Exercise instructions —
Repeat the data exactly, leaving out any image.

Records excerpted from a collection
········

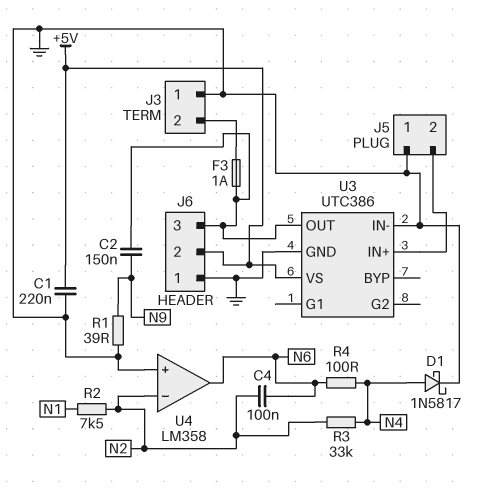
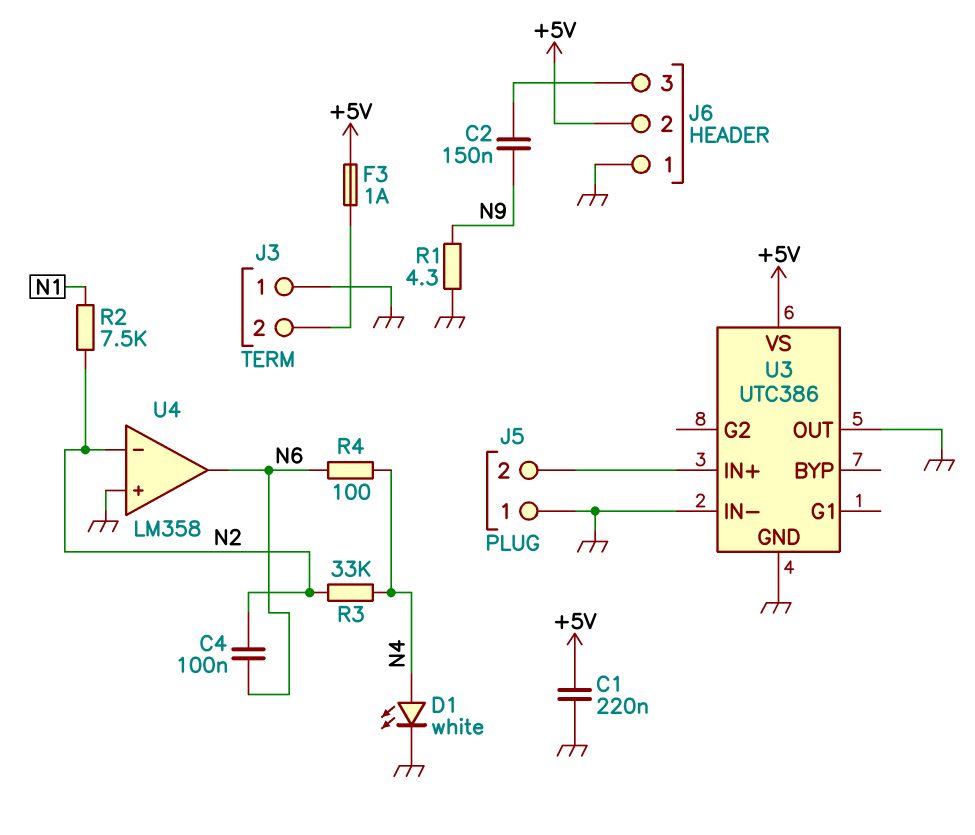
D1: schottky 1N5817 (A N4, K GND) -> LED white (A N4, K GND)
F3: 1A (J3/2, J6/3) -> 1A (+5V, J3/2)
R1: 39 (GND, N9) -> 4.3 (GND, N9)
U3 pin OUT: J6/3 -> GND

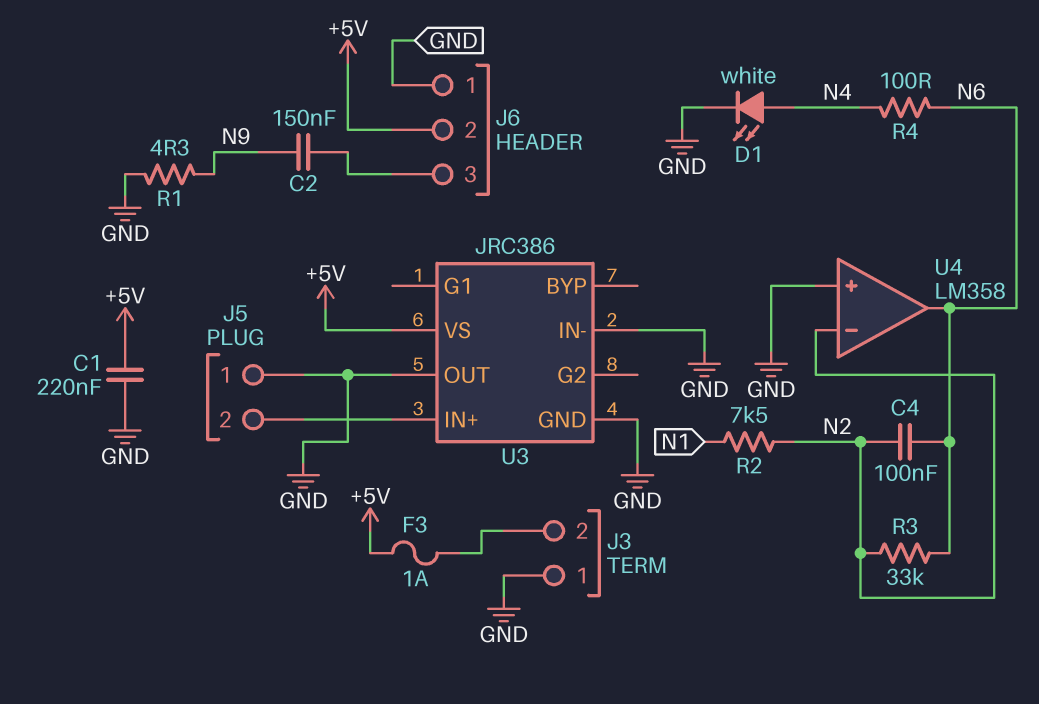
R3: 33k (N2, N4) -> 33k (N2, N6)
U3: UTC386 -> JRC386

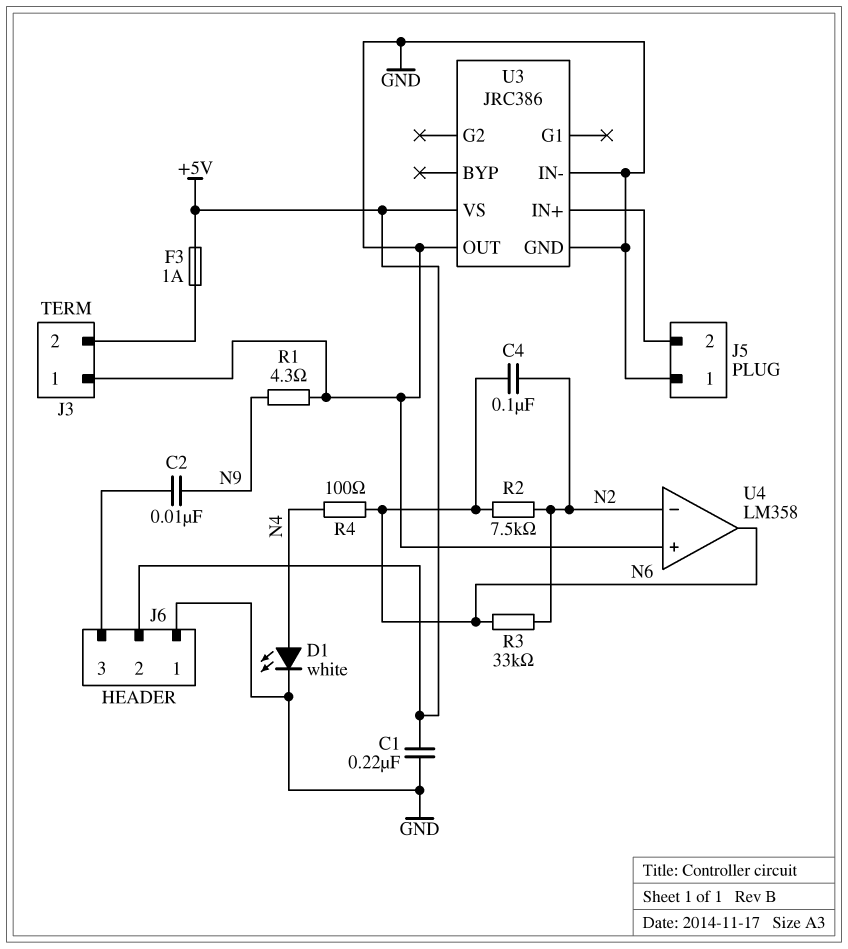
C2: 150nF (J6/3, N9) -> 10nF (J6/3, N9)
R2: 7.5k (N1, N2) -> 7.5k (N2, N6)

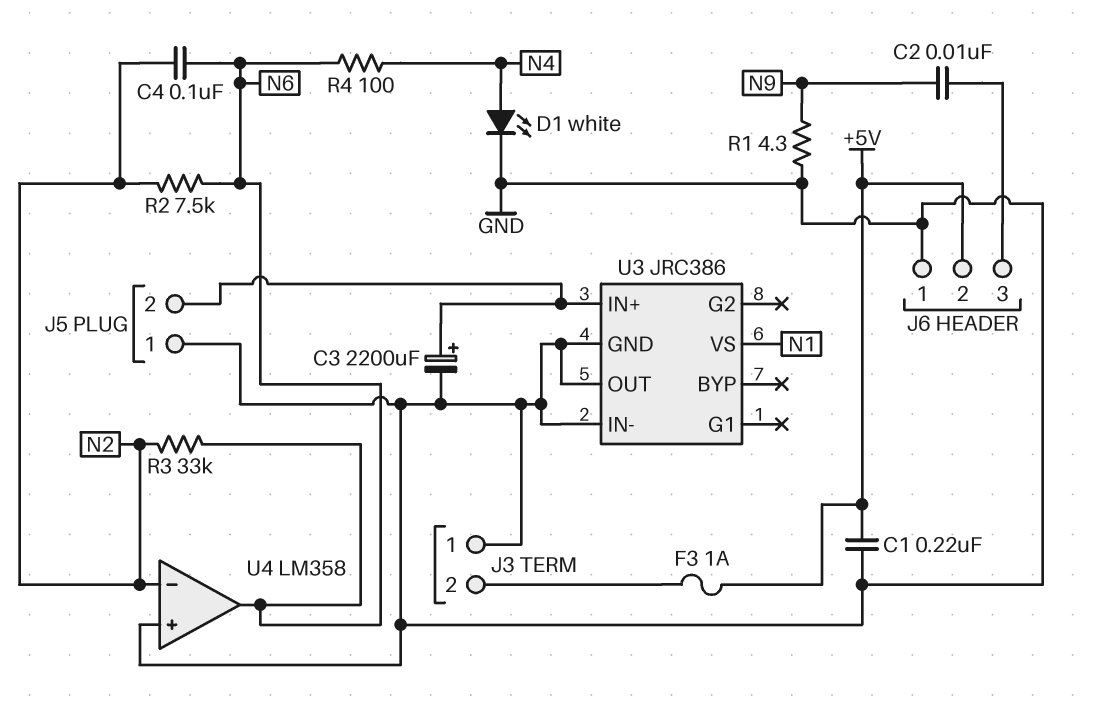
C3: none -> 2200uF (plus J5/2, minus GND)
U3 pin VS: +5V -> N1

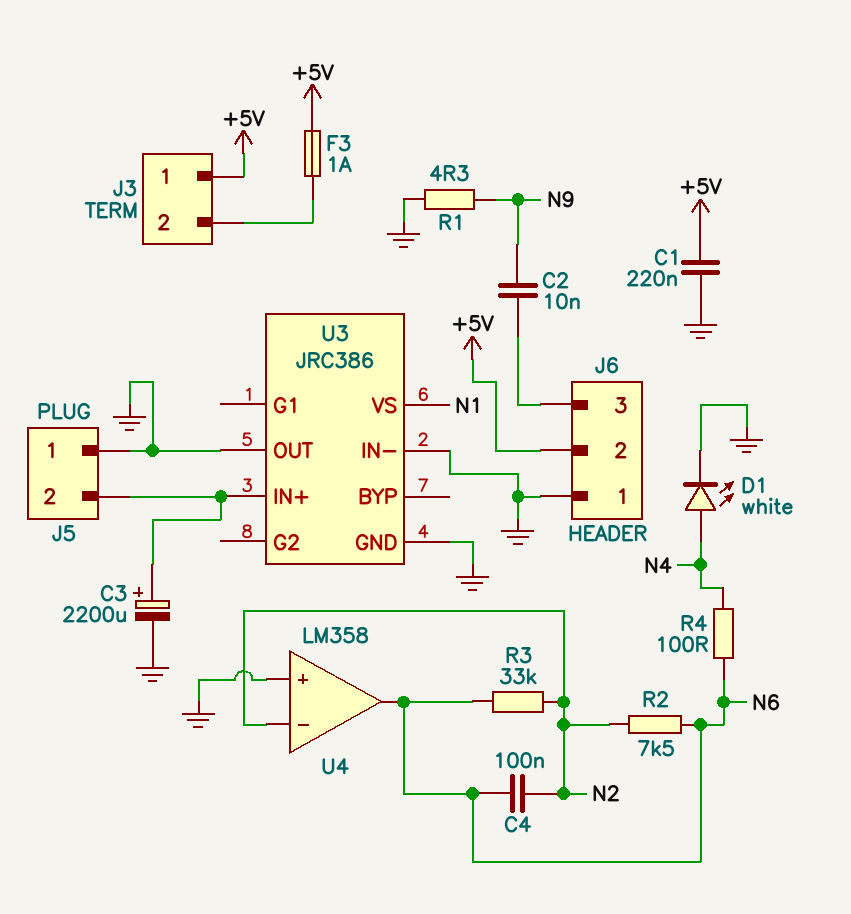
J3 pin 1: GND -> +5V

········

Answer to this task —
D1: schottky 1N5817 (A N4, K GND) -> LED white (A N4, K GND)
F3: 1A (J3/2, J6/3) -> 1A (+5V, J3/2)
R1: 39 (GND, N9) -> 4.3 (GND, N9)
U3 pin OUT: J6/3 -> GND

R3: 33k (N2, N4) -> 33k (N2, N6)
U3: UTC386 -> JRC386

C2: 150nF (J6/3, N9) -> 10nF (J6/3, N9)
R2: 7.5k (N1, N2) -> 7.5k (N2, N6)

C3: none -> 2200uF (plus J5/2, minus GND)
U3 pin VS: +5V -> N1

J3 pin 1: GND -> +5V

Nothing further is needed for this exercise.